In how many lines of the listing below does "none" appear? Reply with the number only.
Available records START
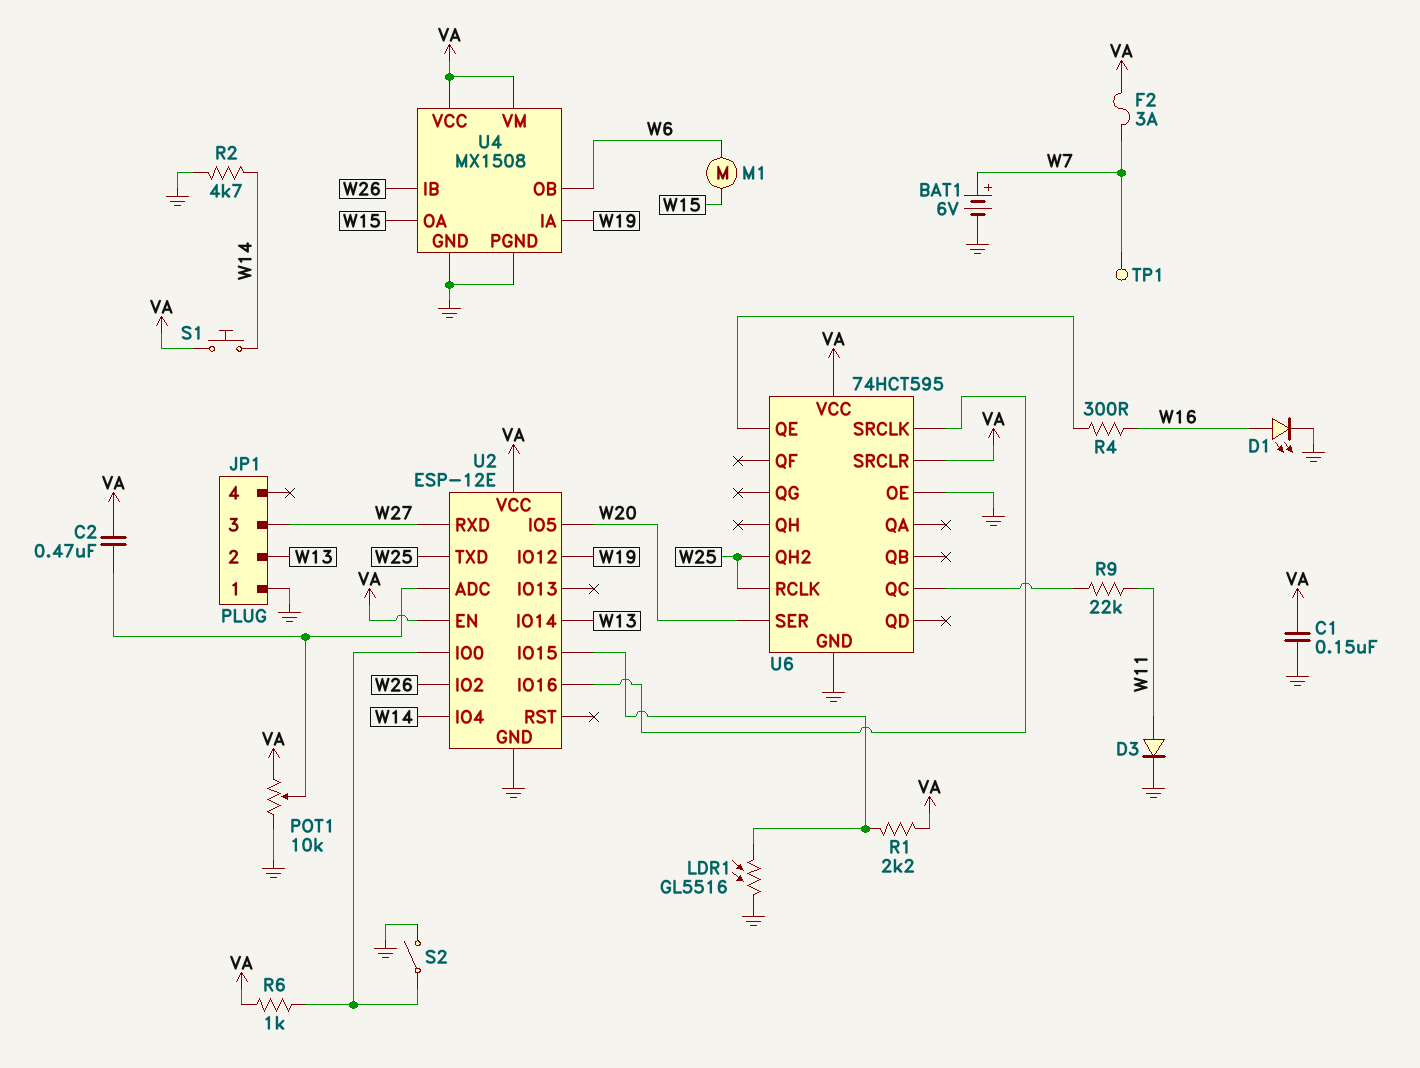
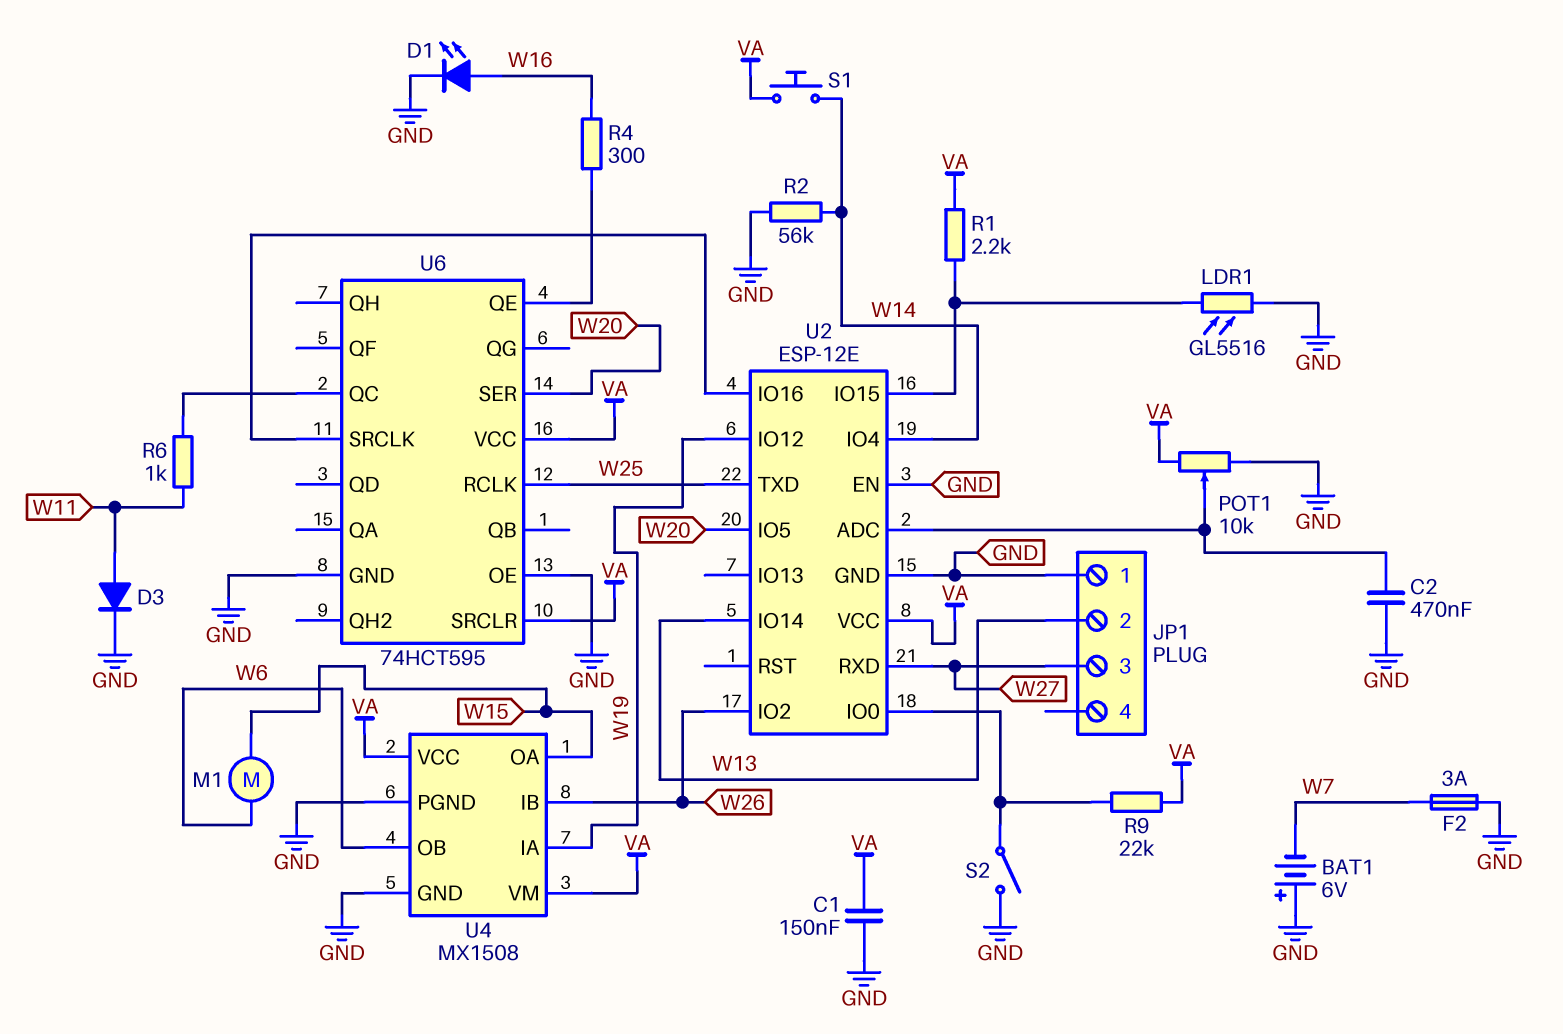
BAT1: 6V (plus W7, minus GND) -> 6V (plus GND, minus W7)
C2: 470nF (U2/ADC, VA) -> 470nF (GND, U2/ADC)
F2: 3A (VA, W7) -> 3A (GND, W7)
R2: 4.7k (GND, W14) -> 56k (GND, W14)
R6: 1k (U2/IO0, VA) -> 1k (U6/QC, W11)
R9: 22k (U6/QC, W11) -> 22k (U2/IO0, VA)
TP1: test point (W7) -> none
U2 pin EN: VA -> GND
U6 pin QH2: W25 -> none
Available records END
Response to the task >> 2